= Short exercise =
Repeat exactly the lines from the one containing "Mask all regions" through the last line of the records below, both included, and nothing else.

= Extracted records =
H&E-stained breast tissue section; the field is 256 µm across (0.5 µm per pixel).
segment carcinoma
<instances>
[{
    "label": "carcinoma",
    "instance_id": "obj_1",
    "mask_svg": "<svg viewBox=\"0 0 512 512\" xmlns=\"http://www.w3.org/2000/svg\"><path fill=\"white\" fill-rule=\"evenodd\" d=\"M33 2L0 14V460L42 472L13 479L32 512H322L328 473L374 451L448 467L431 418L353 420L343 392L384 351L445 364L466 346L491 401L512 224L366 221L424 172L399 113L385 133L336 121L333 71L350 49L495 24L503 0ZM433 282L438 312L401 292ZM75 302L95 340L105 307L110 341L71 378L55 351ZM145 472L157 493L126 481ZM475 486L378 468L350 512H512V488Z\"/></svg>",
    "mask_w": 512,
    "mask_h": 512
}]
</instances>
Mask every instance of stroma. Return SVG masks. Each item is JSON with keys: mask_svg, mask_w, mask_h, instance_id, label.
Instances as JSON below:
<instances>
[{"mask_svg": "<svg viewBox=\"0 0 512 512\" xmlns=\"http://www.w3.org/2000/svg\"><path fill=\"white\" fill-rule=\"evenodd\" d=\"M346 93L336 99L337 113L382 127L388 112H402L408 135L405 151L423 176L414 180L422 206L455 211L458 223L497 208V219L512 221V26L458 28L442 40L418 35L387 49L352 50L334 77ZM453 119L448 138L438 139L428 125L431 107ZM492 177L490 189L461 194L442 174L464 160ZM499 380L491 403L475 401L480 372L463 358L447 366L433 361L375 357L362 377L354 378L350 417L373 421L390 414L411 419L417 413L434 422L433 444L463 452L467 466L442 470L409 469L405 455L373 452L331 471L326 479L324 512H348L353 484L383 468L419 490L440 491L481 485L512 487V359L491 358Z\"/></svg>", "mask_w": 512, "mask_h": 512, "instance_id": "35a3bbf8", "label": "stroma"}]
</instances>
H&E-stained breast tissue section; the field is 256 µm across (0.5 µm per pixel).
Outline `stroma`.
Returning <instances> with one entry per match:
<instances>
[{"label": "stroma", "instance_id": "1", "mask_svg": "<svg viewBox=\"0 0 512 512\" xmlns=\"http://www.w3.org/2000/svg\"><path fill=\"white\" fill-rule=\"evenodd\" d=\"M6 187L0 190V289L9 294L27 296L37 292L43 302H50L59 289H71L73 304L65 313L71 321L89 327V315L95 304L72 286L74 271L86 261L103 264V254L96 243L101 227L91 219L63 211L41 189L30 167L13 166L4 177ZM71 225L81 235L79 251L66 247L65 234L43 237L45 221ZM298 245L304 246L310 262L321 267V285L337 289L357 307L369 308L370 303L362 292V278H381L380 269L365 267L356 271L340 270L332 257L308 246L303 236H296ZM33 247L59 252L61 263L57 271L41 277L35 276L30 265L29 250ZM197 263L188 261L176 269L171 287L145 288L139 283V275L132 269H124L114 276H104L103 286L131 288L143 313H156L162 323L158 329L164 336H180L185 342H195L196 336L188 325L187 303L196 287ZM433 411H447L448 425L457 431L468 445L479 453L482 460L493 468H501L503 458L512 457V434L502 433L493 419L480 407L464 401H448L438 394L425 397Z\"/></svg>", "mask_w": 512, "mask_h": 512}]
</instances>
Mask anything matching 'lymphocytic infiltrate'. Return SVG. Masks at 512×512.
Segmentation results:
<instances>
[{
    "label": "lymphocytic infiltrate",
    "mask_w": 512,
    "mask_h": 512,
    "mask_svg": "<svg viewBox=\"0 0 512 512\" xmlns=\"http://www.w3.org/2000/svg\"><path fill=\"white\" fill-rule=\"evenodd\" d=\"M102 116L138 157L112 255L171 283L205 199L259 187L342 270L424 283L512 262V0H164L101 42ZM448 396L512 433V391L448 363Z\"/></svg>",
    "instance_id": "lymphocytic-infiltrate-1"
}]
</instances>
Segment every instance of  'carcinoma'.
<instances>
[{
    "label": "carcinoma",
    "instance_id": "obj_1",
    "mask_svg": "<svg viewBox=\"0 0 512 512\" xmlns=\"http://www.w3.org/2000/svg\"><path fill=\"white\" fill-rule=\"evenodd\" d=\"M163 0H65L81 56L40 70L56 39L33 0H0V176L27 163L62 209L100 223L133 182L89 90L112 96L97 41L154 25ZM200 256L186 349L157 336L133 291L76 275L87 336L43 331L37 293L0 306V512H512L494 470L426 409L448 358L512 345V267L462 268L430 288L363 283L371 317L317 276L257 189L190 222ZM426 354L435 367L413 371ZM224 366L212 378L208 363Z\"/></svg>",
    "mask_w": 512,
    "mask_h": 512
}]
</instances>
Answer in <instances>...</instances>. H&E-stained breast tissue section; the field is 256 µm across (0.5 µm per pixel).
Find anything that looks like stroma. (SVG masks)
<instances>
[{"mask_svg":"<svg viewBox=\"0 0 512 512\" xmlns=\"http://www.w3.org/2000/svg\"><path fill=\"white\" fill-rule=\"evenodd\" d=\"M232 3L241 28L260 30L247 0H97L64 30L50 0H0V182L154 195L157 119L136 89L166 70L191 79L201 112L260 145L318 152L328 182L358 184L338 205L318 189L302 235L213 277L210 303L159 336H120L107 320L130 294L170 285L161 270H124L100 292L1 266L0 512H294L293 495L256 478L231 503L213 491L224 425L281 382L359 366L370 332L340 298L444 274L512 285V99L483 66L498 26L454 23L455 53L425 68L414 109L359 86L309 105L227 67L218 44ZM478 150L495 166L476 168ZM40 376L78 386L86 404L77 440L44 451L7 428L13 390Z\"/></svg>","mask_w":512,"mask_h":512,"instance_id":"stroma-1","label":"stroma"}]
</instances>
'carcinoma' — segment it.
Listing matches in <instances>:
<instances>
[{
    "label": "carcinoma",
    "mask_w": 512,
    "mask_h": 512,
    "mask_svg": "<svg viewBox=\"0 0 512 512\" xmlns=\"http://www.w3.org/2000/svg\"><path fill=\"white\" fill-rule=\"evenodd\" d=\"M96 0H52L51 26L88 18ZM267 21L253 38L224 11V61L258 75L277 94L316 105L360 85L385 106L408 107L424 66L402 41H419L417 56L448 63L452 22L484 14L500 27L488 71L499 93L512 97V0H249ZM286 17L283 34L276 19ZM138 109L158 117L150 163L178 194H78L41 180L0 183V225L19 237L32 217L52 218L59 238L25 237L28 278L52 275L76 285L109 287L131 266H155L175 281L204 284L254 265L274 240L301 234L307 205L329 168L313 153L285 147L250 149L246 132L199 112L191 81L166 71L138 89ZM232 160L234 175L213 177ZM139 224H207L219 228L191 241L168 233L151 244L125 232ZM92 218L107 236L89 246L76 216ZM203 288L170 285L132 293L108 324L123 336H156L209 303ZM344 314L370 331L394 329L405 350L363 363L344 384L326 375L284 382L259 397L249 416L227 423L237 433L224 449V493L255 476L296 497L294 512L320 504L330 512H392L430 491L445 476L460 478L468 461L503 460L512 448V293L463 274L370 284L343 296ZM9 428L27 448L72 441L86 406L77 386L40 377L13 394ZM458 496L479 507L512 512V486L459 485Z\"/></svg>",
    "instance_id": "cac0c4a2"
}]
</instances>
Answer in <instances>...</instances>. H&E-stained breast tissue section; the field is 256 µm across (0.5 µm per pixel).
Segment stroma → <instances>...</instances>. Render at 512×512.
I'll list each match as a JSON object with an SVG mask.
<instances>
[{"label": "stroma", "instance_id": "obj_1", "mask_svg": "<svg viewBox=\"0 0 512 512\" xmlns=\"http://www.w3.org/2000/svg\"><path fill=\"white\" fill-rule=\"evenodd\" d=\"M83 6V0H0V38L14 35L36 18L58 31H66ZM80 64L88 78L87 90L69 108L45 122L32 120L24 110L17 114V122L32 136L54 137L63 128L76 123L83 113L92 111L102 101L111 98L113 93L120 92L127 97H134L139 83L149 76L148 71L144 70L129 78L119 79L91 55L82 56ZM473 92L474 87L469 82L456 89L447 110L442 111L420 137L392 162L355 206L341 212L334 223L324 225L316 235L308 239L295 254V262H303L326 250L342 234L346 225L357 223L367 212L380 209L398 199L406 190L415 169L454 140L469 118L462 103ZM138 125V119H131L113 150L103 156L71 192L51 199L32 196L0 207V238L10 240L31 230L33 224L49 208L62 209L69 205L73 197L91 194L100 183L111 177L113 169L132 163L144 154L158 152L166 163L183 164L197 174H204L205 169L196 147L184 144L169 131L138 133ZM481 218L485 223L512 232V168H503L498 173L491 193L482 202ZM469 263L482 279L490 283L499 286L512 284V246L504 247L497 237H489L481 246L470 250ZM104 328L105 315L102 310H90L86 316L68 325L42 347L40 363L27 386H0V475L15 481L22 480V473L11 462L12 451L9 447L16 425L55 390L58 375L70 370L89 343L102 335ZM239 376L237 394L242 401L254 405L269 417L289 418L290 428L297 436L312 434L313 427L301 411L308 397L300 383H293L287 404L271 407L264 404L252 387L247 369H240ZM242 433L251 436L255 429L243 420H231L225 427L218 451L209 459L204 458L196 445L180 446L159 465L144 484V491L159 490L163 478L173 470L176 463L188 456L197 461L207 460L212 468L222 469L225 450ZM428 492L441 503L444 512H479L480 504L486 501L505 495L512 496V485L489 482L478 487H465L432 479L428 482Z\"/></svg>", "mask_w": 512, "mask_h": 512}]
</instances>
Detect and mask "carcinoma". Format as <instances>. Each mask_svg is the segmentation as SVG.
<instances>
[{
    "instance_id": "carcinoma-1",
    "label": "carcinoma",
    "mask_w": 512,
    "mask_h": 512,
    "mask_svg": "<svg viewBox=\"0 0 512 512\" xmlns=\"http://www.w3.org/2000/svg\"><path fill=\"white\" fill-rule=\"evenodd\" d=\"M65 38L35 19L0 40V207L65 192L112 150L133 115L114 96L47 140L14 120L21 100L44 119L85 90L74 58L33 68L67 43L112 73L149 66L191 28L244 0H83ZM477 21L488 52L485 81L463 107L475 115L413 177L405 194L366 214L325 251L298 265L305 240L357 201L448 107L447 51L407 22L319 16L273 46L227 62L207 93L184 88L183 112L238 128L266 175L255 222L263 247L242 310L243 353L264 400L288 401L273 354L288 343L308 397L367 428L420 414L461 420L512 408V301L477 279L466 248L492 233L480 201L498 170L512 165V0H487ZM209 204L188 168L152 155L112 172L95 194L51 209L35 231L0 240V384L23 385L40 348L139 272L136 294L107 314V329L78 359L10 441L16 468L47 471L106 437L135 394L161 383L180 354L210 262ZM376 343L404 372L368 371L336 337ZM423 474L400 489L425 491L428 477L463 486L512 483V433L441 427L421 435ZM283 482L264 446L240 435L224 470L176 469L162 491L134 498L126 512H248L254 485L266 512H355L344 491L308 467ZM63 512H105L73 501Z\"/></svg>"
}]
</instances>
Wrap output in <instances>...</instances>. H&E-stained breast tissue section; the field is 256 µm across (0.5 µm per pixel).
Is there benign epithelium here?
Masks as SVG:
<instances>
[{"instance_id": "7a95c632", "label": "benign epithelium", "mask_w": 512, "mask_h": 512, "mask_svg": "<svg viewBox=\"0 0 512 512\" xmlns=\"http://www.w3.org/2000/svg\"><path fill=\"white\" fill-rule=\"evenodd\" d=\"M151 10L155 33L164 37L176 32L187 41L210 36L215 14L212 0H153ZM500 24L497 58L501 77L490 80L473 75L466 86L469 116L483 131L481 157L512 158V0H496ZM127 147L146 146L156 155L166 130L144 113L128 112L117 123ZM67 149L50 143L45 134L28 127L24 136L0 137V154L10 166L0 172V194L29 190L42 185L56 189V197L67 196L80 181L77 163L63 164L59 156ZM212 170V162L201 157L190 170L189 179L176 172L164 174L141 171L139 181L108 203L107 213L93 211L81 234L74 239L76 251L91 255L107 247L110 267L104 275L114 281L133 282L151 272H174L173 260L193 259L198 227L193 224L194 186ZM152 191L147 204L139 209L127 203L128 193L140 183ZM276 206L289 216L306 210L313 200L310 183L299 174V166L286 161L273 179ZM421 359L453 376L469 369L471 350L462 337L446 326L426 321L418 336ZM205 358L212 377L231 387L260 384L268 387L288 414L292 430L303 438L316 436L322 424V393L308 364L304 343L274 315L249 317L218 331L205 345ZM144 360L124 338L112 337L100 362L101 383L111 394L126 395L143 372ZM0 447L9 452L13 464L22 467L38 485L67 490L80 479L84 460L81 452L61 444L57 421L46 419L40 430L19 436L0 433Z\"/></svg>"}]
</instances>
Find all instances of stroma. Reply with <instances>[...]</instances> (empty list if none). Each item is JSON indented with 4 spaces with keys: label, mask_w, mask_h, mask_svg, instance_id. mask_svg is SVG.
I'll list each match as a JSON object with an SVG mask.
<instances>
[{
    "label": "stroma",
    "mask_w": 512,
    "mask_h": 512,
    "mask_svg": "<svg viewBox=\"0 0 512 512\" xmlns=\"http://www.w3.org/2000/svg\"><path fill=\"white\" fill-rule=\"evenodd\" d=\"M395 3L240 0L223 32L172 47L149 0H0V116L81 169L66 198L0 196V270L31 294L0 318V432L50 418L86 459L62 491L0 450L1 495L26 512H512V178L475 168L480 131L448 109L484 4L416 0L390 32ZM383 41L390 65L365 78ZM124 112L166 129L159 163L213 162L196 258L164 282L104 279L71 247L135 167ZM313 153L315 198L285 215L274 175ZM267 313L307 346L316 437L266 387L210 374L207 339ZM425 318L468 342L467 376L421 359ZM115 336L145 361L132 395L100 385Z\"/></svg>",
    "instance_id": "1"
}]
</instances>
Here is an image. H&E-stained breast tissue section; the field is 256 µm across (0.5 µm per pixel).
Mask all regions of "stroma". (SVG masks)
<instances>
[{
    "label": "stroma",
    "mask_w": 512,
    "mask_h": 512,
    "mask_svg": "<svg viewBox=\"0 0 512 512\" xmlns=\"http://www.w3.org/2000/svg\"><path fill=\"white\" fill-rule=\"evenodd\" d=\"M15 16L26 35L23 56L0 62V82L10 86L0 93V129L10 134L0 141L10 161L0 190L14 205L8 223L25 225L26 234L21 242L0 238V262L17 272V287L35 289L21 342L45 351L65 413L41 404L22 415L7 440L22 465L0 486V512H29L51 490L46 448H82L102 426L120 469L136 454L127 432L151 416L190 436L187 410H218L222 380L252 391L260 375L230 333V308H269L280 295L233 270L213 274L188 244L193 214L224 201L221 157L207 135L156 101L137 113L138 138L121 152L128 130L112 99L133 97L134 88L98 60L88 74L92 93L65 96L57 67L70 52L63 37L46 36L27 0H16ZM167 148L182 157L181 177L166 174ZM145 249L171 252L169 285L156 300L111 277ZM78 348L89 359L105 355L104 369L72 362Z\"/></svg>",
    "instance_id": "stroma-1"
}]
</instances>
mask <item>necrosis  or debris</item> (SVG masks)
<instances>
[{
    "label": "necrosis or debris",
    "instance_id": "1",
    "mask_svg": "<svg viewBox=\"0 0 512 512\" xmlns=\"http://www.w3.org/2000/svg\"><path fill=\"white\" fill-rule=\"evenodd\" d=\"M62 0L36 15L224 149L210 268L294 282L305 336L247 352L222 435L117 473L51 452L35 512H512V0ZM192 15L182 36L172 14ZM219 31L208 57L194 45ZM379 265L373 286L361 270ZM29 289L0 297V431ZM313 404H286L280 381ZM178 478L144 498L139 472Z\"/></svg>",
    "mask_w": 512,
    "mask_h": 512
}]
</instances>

= Finished exercise =
Mask all regions of "stroma". (SVG masks)
<instances>
[{
    "label": "stroma",
    "mask_w": 512,
    "mask_h": 512,
    "mask_svg": "<svg viewBox=\"0 0 512 512\" xmlns=\"http://www.w3.org/2000/svg\"><path fill=\"white\" fill-rule=\"evenodd\" d=\"M15 16L26 35L23 56L0 62V82L10 86L0 93V129L10 134L0 141L10 161L0 190L14 205L8 223L25 225L26 234L21 242L0 238V262L17 272V287L35 289L21 342L45 351L65 413L41 404L22 415L7 440L22 465L0 486V512H29L51 490L46 448H82L102 426L120 469L136 454L127 432L151 416L190 436L187 410H218L222 380L252 391L260 375L230 333V308H269L280 295L233 270L213 274L188 244L193 214L224 201L221 157L207 135L156 101L137 113L138 138L121 152L128 130L112 99L133 97L134 88L98 60L88 74L92 93L65 96L57 67L70 52L63 37L46 36L27 0H16ZM167 148L182 157L181 177L166 174ZM145 249L171 252L169 285L156 300L111 277ZM78 348L89 359L105 355L104 369L72 362Z\"/></svg>",
    "instance_id": "stroma-1"
}]
</instances>
mask <item>necrosis  or debris</item> (SVG masks)
<instances>
[{
    "label": "necrosis or debris",
    "instance_id": "1",
    "mask_svg": "<svg viewBox=\"0 0 512 512\" xmlns=\"http://www.w3.org/2000/svg\"><path fill=\"white\" fill-rule=\"evenodd\" d=\"M62 0L36 15L224 149L210 268L294 282L305 336L247 352L222 435L117 473L51 452L35 512H512V0ZM192 15L182 36L172 14ZM219 31L208 57L194 45ZM379 265L373 286L361 270ZM29 289L0 297V431ZM313 404H286L280 381ZM178 478L144 498L139 472Z\"/></svg>",
    "mask_w": 512,
    "mask_h": 512
}]
</instances>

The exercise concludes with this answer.